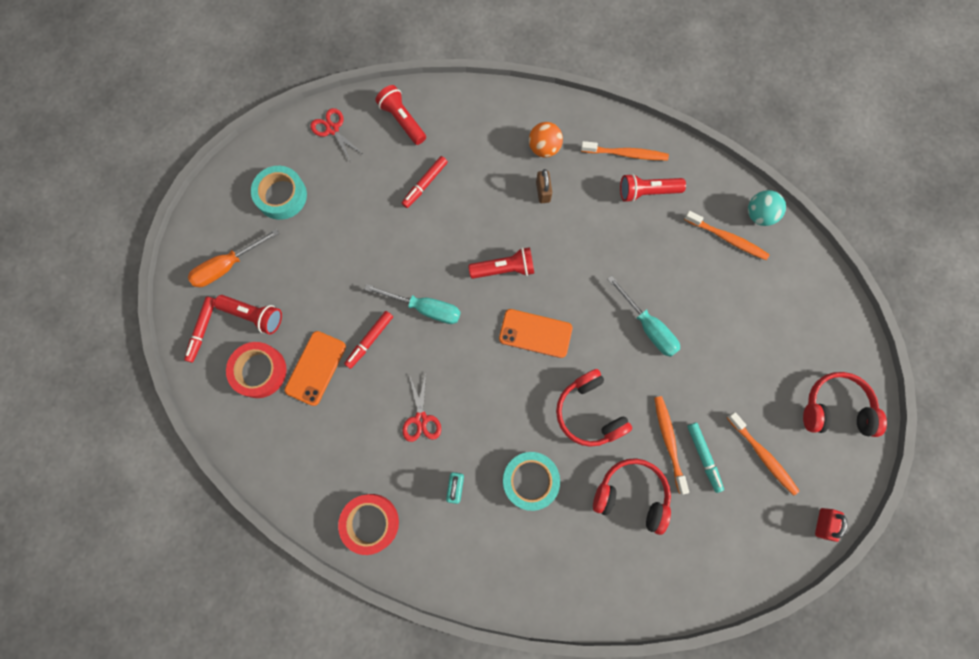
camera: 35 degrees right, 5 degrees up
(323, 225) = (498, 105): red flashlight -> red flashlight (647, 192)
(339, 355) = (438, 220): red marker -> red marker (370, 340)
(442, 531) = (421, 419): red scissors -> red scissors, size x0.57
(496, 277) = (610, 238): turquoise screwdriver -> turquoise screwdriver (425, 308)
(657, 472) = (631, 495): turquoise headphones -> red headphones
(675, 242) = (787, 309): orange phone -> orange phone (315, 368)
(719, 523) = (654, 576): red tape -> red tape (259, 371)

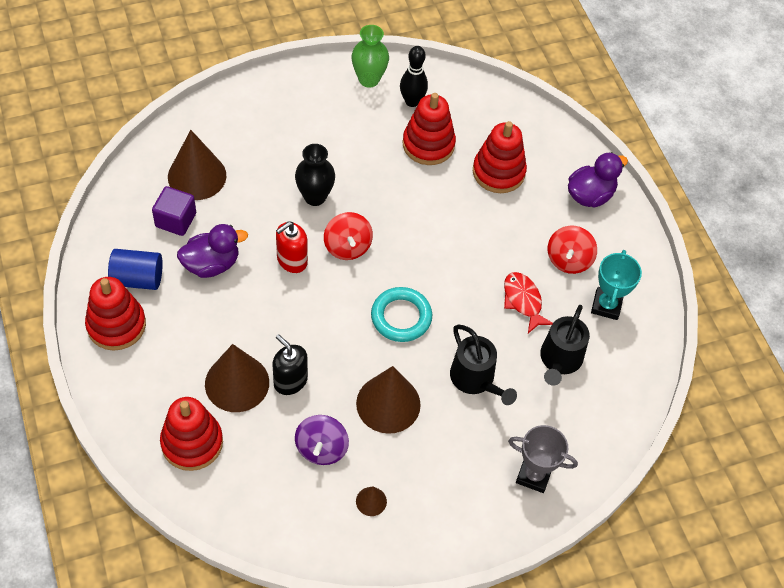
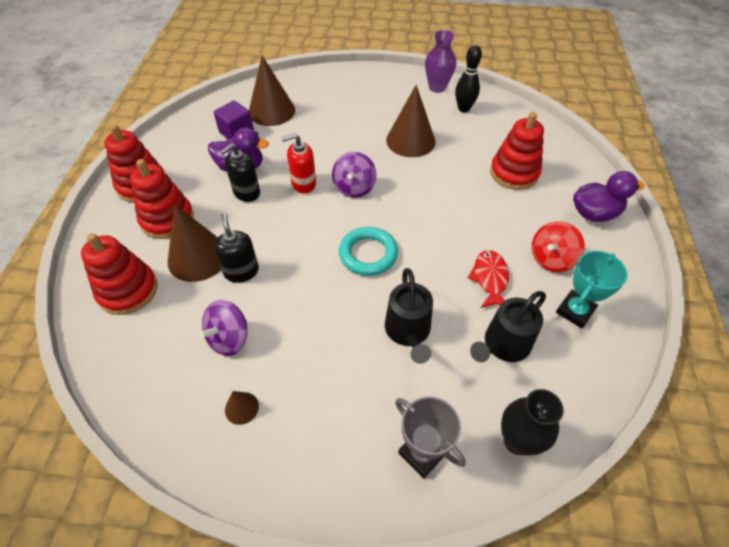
camera: 30 degrees right, 5 degrees down
(137, 279) = (181, 160): blue cylinder -> none
(238, 293) = (246, 192): none -> black soap dispenser
(315, 197) = (350, 147): black vase -> black vase (517, 440)
(347, 246) = (354, 188): red spinning top -> purple spinning top
(369, 79) = (437, 87): green vase -> purple vase
(388, 404) = (313, 322): brown cone -> brown cone (410, 140)
(428, 144) = (462, 138): red stacking toy -> red stacking toy (167, 219)

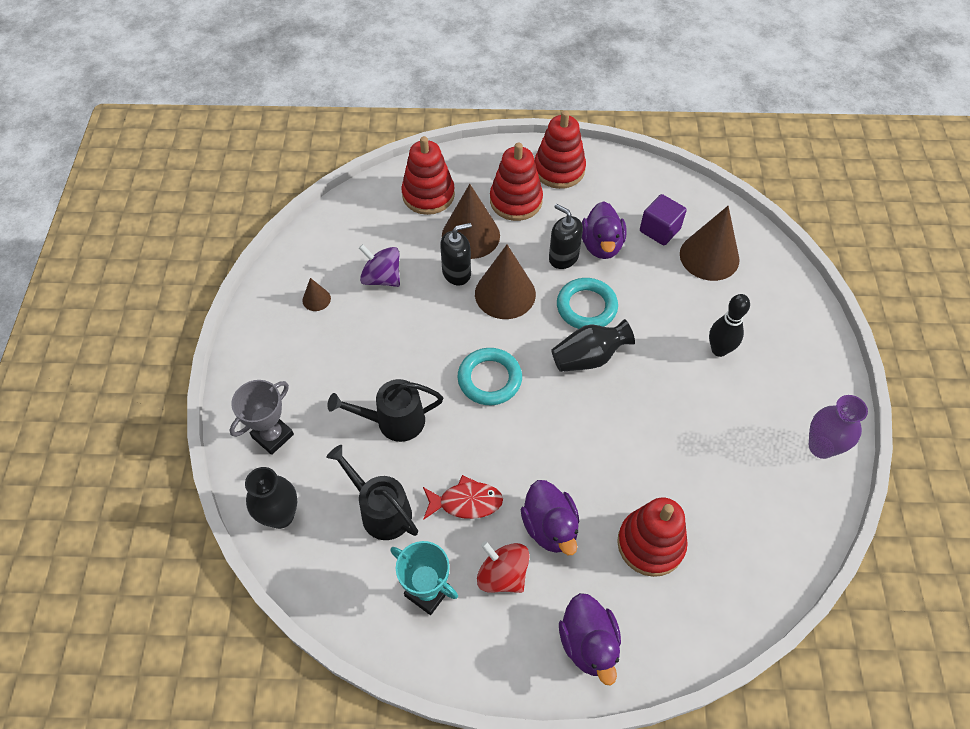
camera: 85 degrees right, 5 degrees up
(303, 183) = (586, 307): red soap dispenser -> turquoise ring
(354, 188) = (588, 357): purple spinning top -> black vase
(410, 140) = (689, 415): brown cone -> brown cone (505, 294)
(464, 108) = (779, 483): black bowling pin -> black bowling pin (719, 350)
(507, 226) = (550, 527): none -> purple duck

^^^^^^^^^^^^^^^^

▸ **ASSIGNMENT**
Repeat all entries exactly. Skip the pictures.

▸ **WORKED SOLUTION**
camera: 35 degrees right, 5 degrees up
(323, 225) = (498, 105): red flashlight -> red flashlight (647, 192)
(339, 355) = (438, 220): red marker -> red marker (370, 340)
(442, 531) = (421, 419): red scissors -> red scissors, size x0.57
(496, 277) = (610, 238): turquoise screwdriver -> turquoise screwdriver (425, 308)
(657, 472) = (631, 495): turquoise headphones -> red headphones
(675, 242) = (787, 309): orange phone -> orange phone (315, 368)
(719, 523) = (654, 576): red tape -> red tape (259, 371)

camera: 30 degrees right, 5 degrees down
(137, 279) = (181, 160): blue cylinder -> none
(238, 293) = (246, 192): none -> black soap dispenser
(315, 197) = (350, 147): black vase -> black vase (517, 440)
(347, 246) = (354, 188): red spinning top -> purple spinning top
(369, 79) = (437, 87): green vase -> purple vase
(388, 404) = (313, 322): brown cone -> brown cone (410, 140)
(428, 144) = (462, 138): red stacking toy -> red stacking toy (167, 219)

camera: 85 degrees right, 5 degrees up
(303, 183) = (586, 307): red soap dispenser -> turquoise ring
(354, 188) = (588, 357): purple spinning top -> black vase
(410, 140) = (689, 415): brown cone -> brown cone (505, 294)
(464, 108) = (779, 483): black bowling pin -> black bowling pin (719, 350)
(507, 226) = (550, 527): none -> purple duck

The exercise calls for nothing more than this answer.